Source records
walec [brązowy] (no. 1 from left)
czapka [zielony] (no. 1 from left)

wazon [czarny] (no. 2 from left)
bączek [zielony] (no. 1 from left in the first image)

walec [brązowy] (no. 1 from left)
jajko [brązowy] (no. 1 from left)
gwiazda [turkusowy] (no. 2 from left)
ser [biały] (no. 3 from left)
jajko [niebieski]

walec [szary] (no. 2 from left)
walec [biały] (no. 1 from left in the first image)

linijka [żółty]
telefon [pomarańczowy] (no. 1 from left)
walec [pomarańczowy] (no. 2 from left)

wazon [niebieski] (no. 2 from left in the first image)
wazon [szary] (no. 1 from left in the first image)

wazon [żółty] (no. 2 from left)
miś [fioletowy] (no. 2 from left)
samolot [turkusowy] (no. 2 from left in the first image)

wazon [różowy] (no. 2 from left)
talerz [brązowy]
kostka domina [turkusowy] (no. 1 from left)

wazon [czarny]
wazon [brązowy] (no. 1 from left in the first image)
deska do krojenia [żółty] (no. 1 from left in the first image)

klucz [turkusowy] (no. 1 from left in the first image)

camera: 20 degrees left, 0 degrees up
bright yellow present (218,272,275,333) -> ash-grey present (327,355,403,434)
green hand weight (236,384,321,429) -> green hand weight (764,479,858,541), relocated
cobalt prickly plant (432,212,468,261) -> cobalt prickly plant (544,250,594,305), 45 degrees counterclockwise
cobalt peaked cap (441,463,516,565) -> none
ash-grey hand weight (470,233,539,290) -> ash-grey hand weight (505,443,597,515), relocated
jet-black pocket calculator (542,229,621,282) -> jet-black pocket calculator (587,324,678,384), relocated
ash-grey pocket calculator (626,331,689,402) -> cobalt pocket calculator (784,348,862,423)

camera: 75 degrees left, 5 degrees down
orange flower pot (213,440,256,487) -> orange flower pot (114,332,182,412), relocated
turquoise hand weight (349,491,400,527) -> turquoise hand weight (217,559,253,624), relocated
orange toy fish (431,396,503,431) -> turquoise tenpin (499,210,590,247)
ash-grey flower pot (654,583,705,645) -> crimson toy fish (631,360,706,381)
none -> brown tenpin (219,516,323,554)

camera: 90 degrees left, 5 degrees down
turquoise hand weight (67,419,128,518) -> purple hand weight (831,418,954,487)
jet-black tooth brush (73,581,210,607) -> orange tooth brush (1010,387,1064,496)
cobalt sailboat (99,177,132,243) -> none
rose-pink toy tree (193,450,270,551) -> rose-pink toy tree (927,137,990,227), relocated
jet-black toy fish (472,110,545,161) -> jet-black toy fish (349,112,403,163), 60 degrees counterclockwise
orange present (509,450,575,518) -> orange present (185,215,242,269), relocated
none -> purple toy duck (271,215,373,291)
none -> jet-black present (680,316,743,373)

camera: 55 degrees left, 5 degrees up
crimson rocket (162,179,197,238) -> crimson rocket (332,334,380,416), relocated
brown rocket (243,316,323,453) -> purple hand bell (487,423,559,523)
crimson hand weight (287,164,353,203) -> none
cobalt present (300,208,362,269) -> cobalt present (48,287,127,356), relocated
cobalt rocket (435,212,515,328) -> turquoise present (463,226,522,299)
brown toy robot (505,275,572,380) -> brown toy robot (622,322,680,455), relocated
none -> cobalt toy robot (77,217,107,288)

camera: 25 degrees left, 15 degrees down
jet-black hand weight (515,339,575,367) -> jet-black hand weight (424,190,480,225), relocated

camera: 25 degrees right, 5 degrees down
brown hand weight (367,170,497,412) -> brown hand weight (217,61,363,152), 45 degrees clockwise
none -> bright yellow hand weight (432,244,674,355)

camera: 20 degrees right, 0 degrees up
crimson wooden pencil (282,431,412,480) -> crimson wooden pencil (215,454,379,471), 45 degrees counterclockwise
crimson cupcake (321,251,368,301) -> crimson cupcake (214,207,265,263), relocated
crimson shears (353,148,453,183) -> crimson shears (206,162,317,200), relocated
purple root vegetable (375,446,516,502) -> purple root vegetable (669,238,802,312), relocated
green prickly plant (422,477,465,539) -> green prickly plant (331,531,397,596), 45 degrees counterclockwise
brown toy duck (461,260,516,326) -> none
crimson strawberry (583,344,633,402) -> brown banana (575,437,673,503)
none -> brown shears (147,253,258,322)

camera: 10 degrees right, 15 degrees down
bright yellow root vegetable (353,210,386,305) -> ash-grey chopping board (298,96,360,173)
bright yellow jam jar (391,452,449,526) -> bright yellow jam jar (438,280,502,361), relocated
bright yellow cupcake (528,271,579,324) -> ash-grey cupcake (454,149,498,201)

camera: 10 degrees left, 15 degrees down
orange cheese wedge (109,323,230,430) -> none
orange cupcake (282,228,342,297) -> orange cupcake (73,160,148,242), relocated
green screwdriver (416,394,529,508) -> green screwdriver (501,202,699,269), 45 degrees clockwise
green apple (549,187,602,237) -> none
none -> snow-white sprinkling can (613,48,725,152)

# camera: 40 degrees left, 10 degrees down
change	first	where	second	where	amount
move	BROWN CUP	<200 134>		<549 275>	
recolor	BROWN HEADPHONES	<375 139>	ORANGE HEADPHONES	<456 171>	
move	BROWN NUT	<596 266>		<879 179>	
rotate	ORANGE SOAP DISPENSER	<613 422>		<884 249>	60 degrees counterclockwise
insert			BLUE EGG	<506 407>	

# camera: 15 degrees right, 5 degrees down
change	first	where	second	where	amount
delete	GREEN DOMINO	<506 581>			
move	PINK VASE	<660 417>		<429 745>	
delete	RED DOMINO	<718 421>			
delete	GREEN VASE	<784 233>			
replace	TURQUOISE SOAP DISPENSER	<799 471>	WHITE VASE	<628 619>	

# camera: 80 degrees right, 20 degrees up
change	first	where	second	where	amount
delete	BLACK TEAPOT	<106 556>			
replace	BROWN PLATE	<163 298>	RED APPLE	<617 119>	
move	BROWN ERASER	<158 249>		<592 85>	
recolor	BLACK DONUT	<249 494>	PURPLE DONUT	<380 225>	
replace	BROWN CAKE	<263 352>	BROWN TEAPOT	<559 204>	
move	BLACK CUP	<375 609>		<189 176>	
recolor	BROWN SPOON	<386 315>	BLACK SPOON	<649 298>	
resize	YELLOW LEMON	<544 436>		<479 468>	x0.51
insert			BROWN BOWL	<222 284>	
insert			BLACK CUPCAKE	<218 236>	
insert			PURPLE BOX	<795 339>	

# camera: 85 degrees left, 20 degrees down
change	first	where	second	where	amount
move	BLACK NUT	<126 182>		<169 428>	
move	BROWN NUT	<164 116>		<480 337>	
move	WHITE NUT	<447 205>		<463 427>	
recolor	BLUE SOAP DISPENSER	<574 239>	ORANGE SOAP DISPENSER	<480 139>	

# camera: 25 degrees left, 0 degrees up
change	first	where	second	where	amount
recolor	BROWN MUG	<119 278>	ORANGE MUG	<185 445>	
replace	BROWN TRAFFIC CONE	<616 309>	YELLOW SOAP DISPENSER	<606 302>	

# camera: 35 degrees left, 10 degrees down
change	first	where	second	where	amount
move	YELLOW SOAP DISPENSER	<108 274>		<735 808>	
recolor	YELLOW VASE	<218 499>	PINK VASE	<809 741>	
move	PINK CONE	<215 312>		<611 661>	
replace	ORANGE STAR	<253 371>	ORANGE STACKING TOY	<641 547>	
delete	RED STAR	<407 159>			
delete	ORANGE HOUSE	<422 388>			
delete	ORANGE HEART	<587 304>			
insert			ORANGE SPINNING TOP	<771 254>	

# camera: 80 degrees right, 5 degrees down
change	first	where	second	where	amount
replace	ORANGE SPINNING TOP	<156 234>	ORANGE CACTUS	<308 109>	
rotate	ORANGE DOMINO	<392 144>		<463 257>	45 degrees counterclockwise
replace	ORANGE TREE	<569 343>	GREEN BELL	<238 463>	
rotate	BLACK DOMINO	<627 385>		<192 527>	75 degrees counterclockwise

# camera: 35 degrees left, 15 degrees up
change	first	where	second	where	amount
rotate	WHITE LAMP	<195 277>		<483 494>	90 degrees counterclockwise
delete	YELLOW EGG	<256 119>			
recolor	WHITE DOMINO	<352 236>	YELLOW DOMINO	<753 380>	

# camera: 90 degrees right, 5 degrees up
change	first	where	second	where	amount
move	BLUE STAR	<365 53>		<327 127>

* **PROBLEM TO SOLVE**: Reproduce, exactly as they stand in the data above, the lines from the one that holds "cobalt prickly plant (432,212,468,261)" to the one that holds "jet-black pocket calculator (542,229,621,282)", inclusive.

* **ANSWER FOR THIS EXERCISE**:
cobalt prickly plant (432,212,468,261) -> cobalt prickly plant (544,250,594,305), 45 degrees counterclockwise
cobalt peaked cap (441,463,516,565) -> none
ash-grey hand weight (470,233,539,290) -> ash-grey hand weight (505,443,597,515), relocated
jet-black pocket calculator (542,229,621,282) -> jet-black pocket calculator (587,324,678,384), relocated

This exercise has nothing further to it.